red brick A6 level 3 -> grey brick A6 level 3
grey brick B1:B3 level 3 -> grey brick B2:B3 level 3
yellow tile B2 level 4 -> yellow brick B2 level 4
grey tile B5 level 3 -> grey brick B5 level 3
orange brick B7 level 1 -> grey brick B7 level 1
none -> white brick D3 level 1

——————————

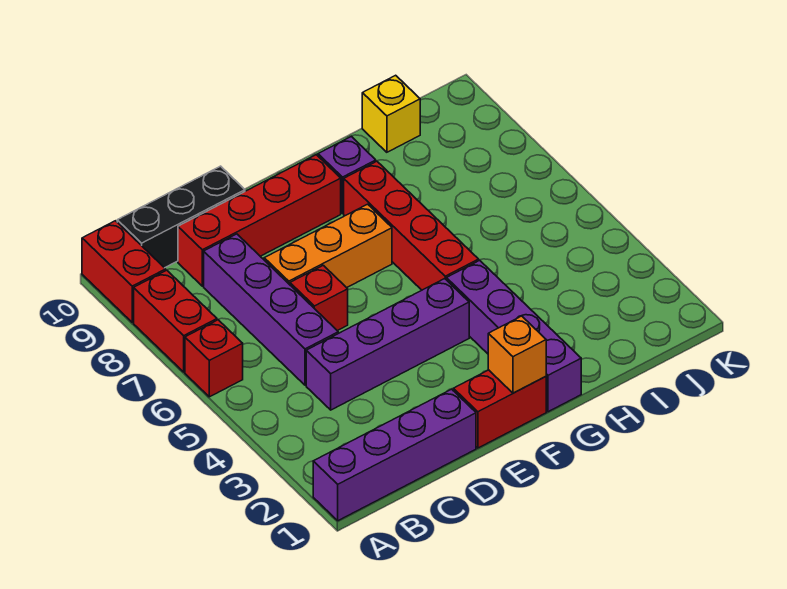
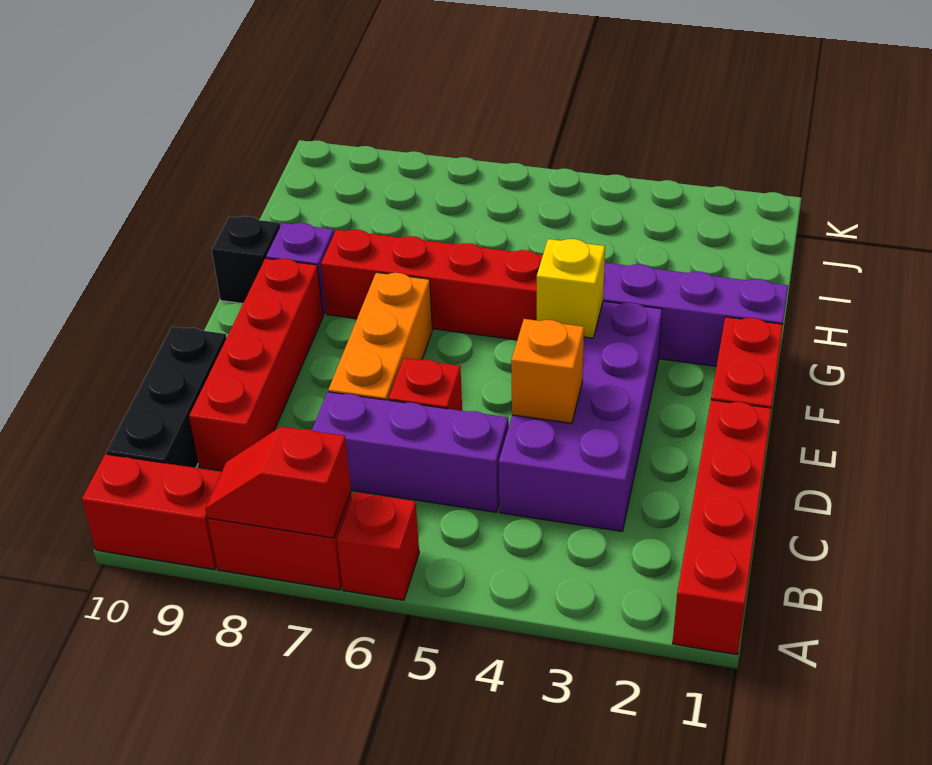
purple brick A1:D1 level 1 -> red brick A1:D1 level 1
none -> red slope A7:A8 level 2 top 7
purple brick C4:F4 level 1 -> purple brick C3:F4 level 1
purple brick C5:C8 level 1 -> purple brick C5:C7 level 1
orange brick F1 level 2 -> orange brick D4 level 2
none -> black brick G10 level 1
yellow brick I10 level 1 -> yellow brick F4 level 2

——————————

Work required
Lines to set down from above: the line with "red brick A6 level 3 -> grey brick A6 level 3", the line with "none -> white brick D3 level 1", and every line between, each exactly as written.

Written solution
red brick A6 level 3 -> grey brick A6 level 3
grey brick B1:B3 level 3 -> grey brick B2:B3 level 3
yellow tile B2 level 4 -> yellow brick B2 level 4
grey tile B5 level 3 -> grey brick B5 level 3
orange brick B7 level 1 -> grey brick B7 level 1
none -> white brick D3 level 1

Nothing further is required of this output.